**Your assignment:**
Every line of the listing below is to be duplicated exactly, with the pictures left out.

**Recorded data:**
⟨

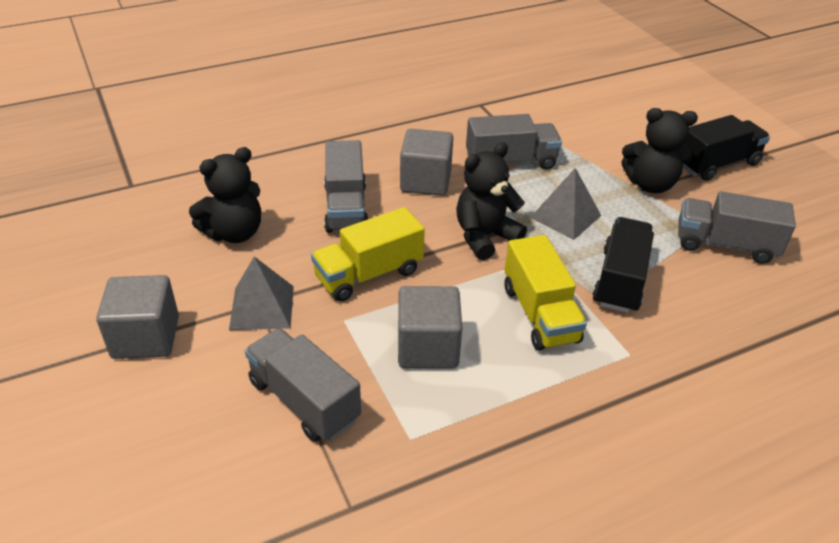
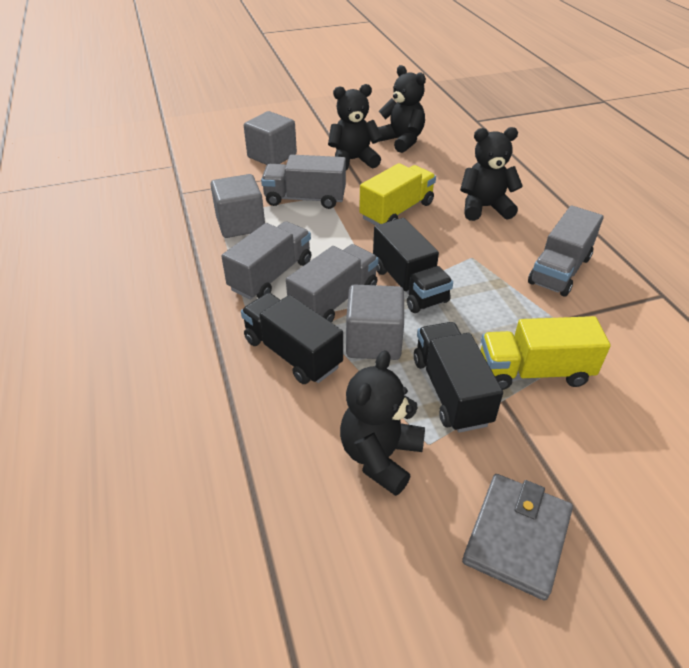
black teddy bear: 3 -> 4
black truck: 2 -> 3
grey pyramid: 2 -> 0
grey wallet: 0 -> 1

⟩

**Task solution:**
black teddy bear: 3 -> 4
black truck: 2 -> 3
grey pyramid: 2 -> 0
grey wallet: 0 -> 1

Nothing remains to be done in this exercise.